__Exercise__: Leaving the images aside, transcribe all the data below exactly.

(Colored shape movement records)

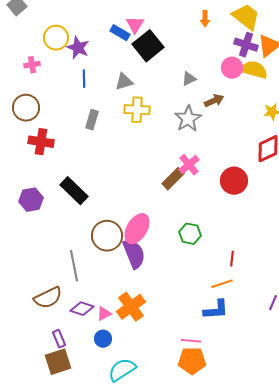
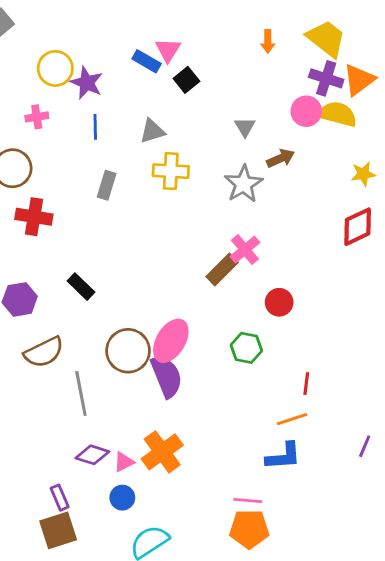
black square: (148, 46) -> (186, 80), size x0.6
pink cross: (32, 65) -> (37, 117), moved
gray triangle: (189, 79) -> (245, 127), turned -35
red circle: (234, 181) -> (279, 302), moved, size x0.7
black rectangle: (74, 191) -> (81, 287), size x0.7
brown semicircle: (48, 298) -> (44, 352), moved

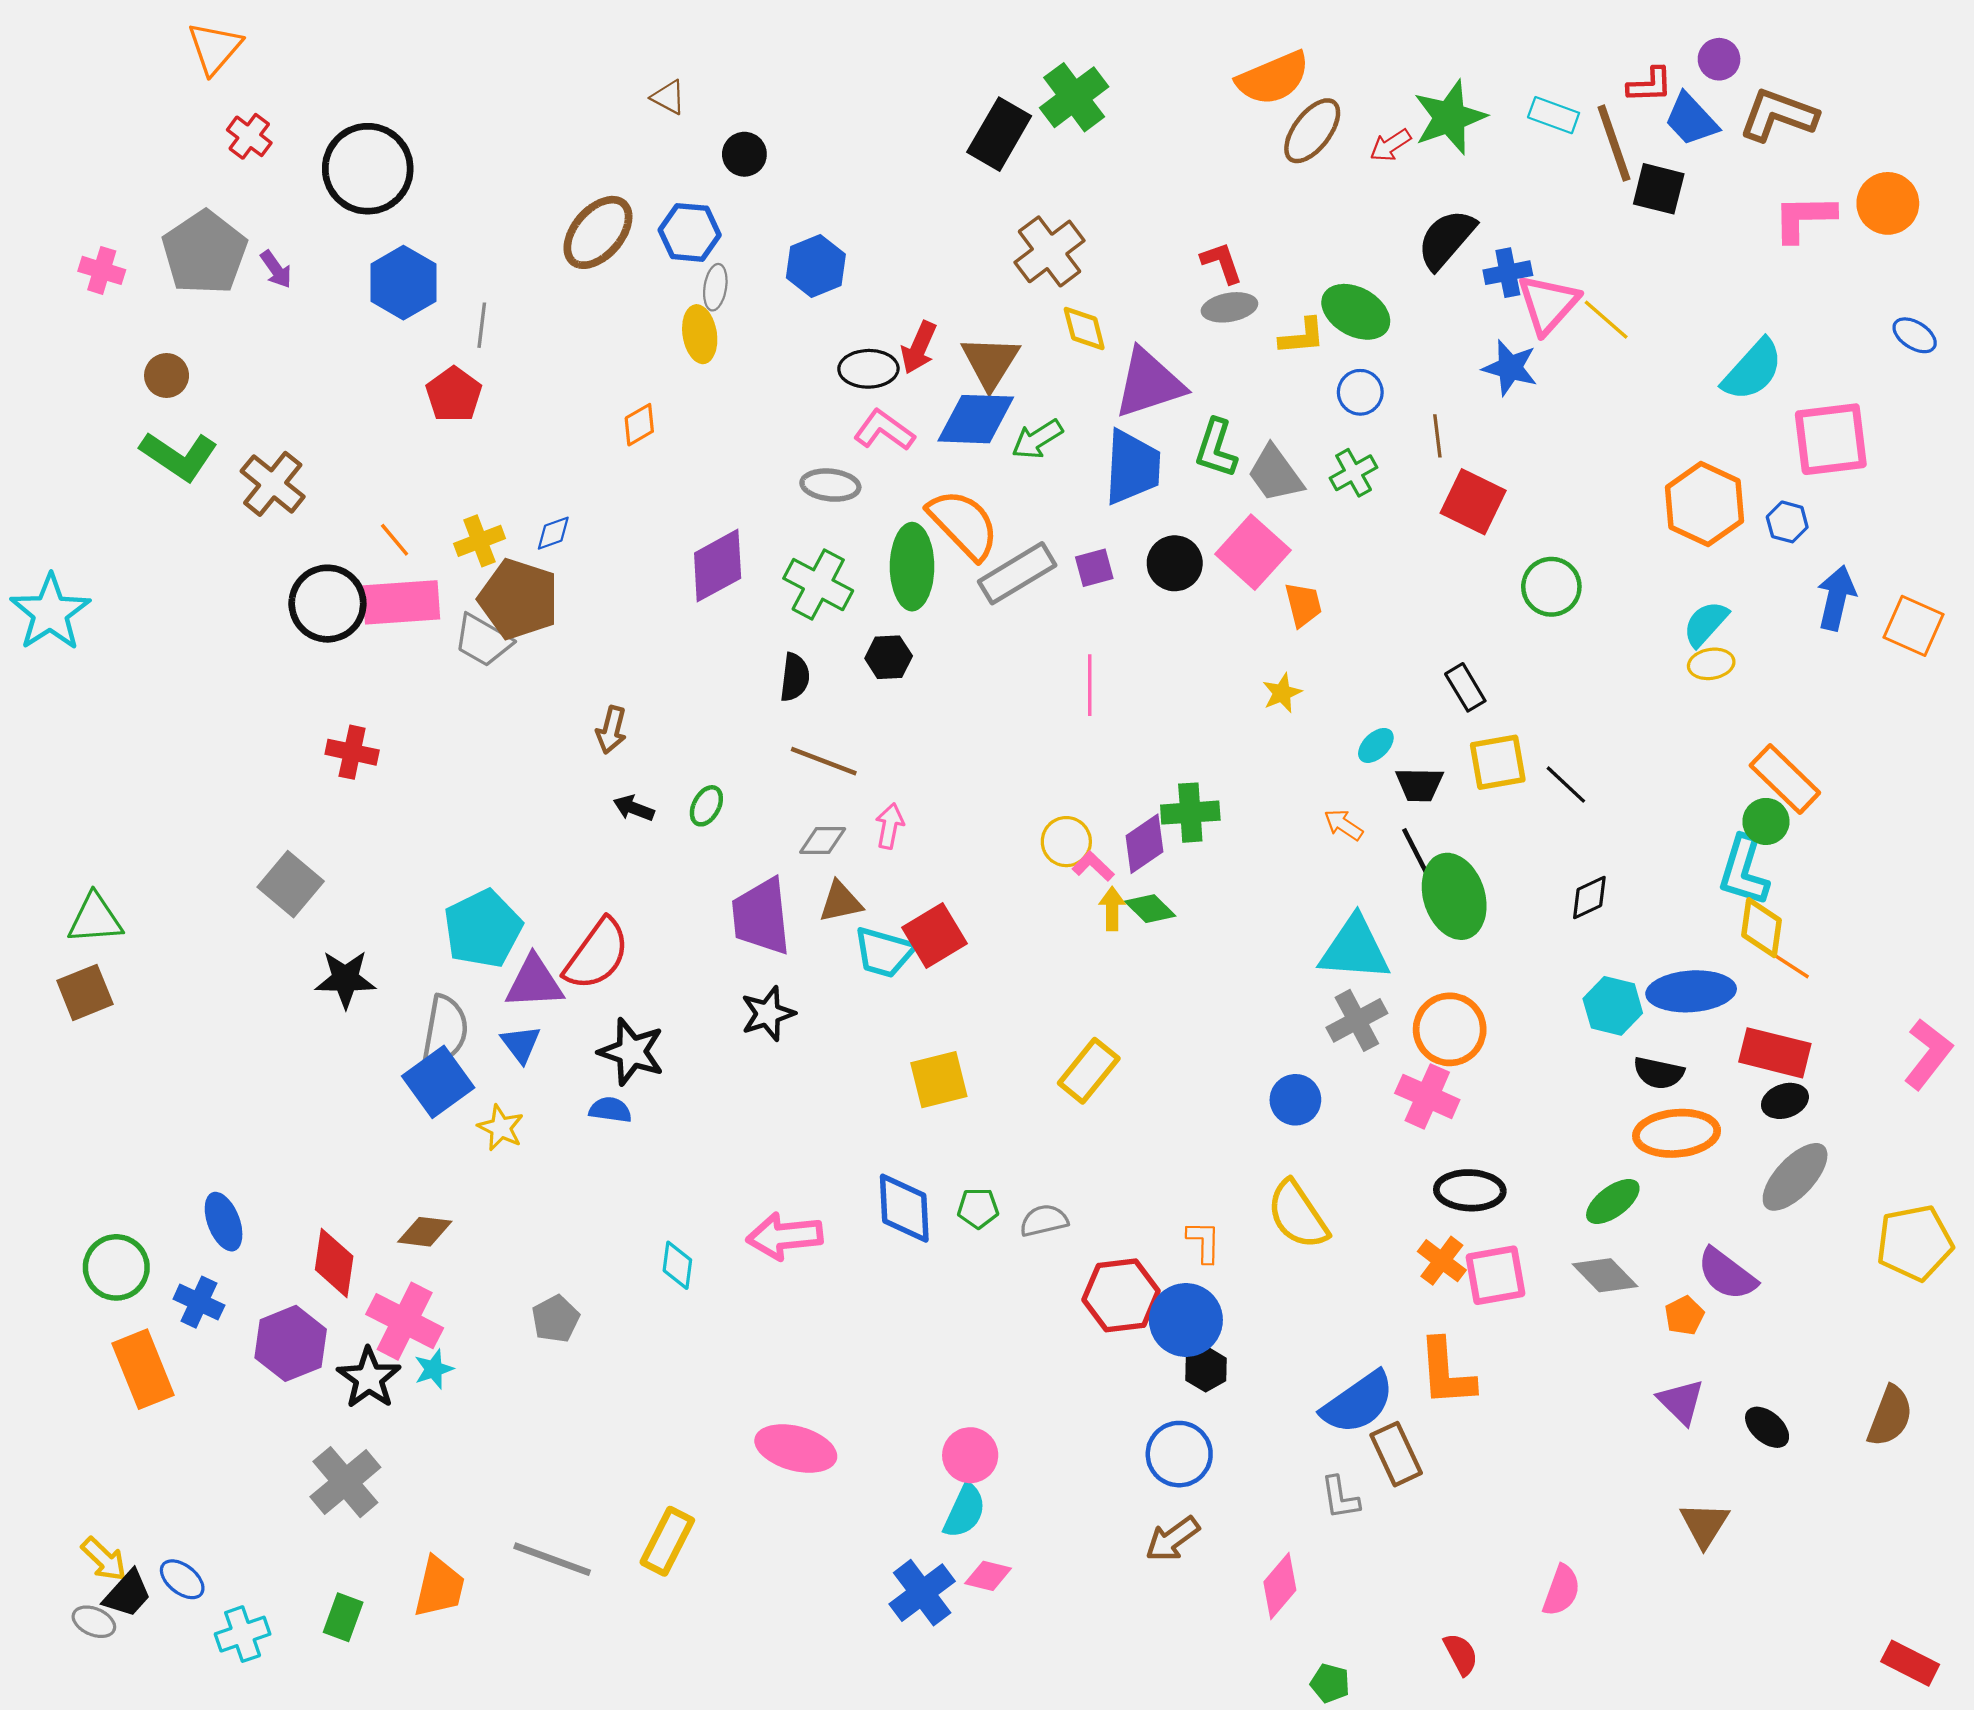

__Problem solution__:
black square: (148, 46) -> (186, 80), size x0.6
pink cross: (32, 65) -> (37, 117), moved
gray triangle: (189, 79) -> (245, 127), turned -35
red circle: (234, 181) -> (279, 302), moved, size x0.7
black rectangle: (74, 191) -> (81, 287), size x0.7
brown semicircle: (48, 298) -> (44, 352), moved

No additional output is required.